(Object state comparisons)
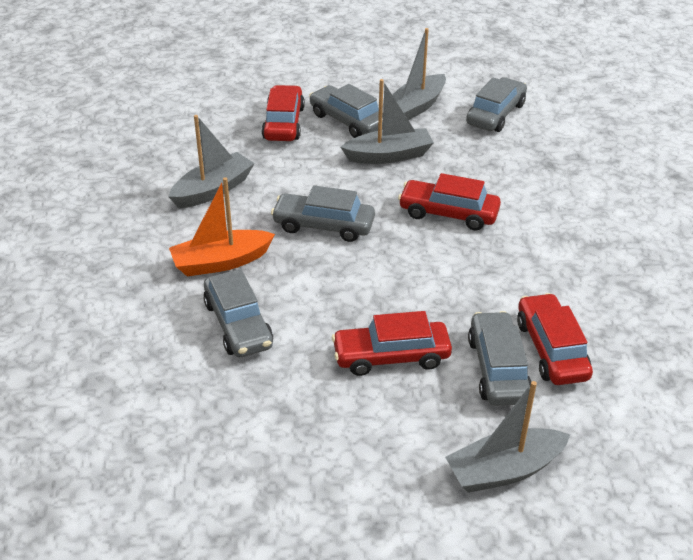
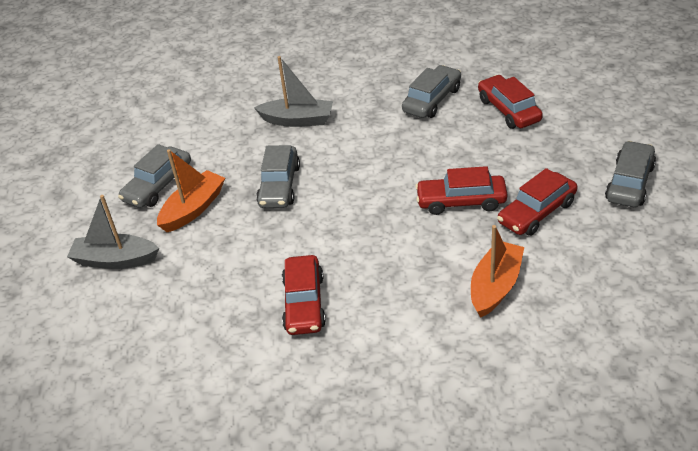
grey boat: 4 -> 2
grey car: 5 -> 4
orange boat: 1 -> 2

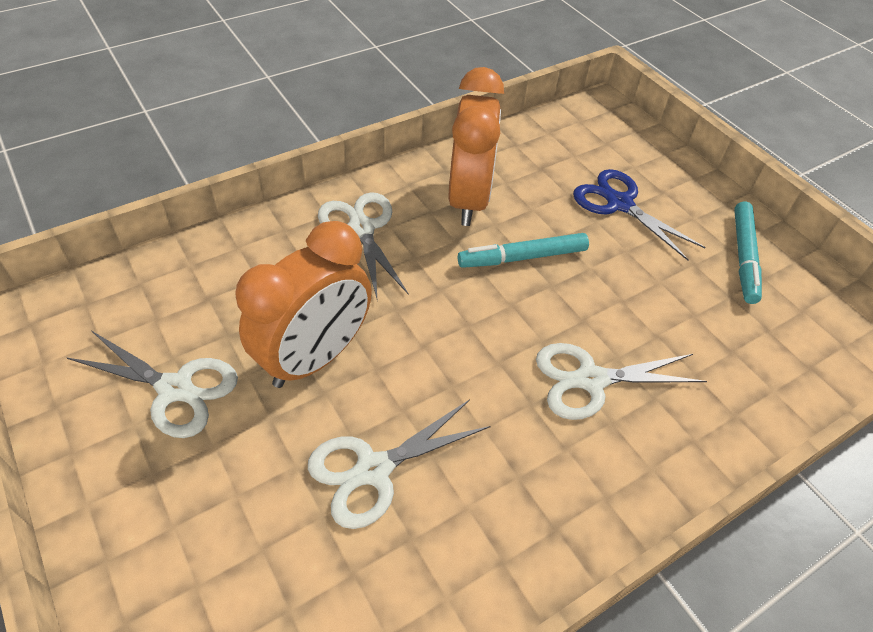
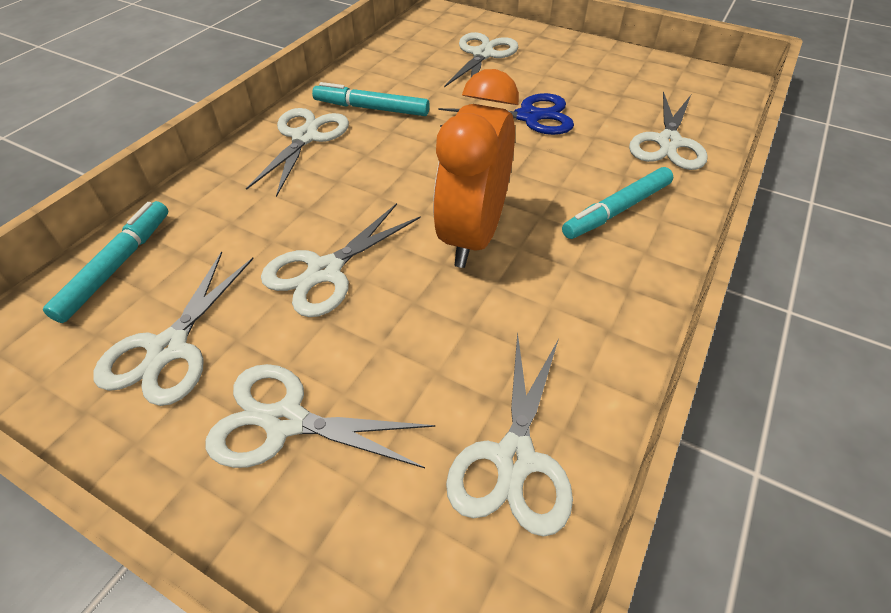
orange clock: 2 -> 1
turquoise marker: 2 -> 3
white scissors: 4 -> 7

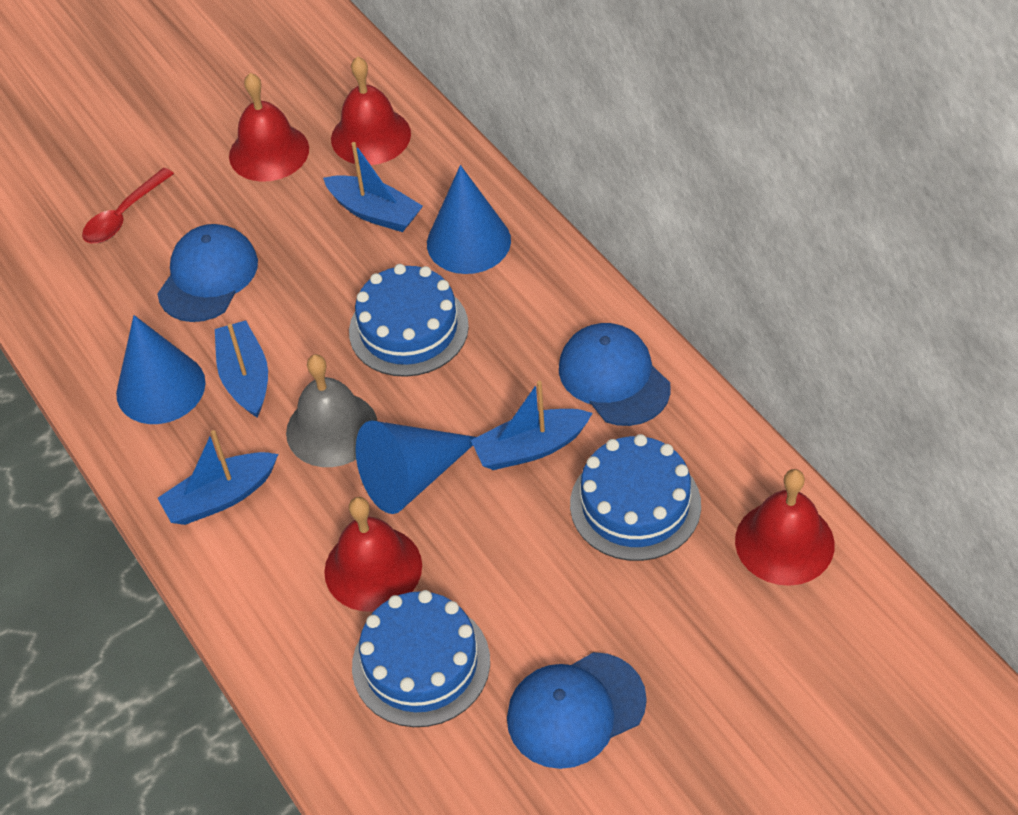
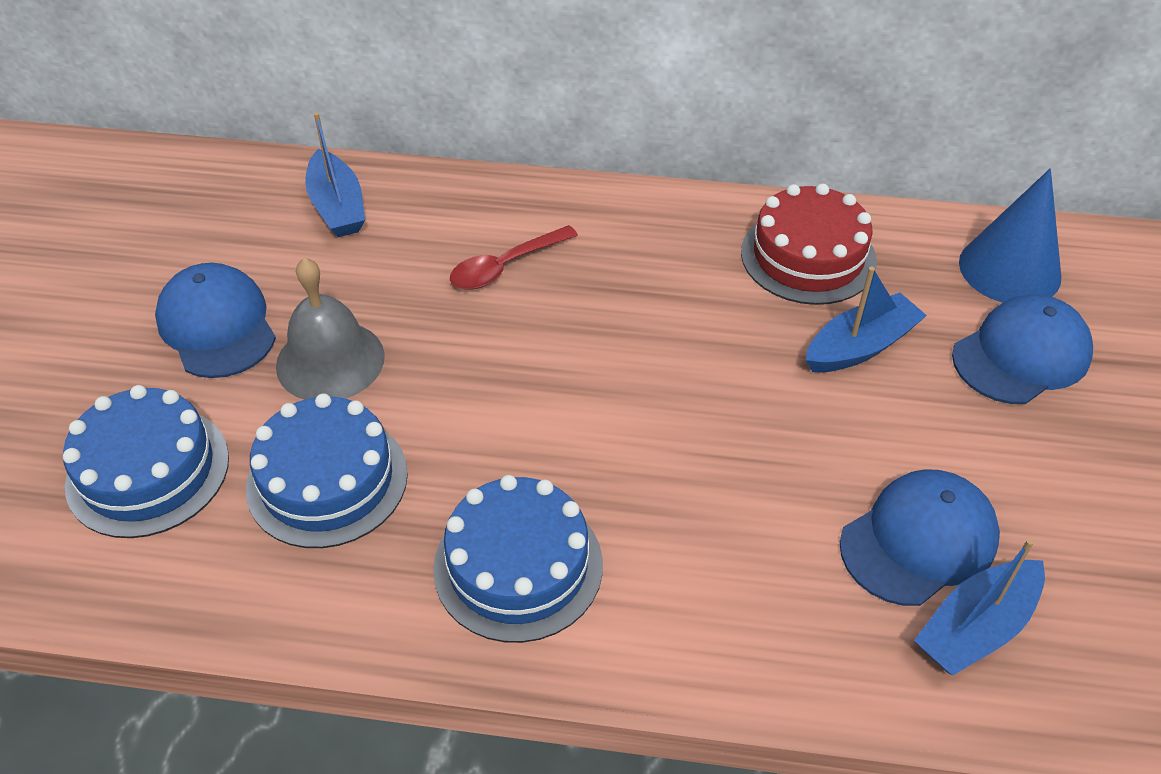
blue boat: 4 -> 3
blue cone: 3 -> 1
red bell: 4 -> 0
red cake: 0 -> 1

Task —
Reproduce each line of the records in which "boat" appears.

Written solution —
grey boat: 4 -> 2
orange boat: 1 -> 2
blue boat: 4 -> 3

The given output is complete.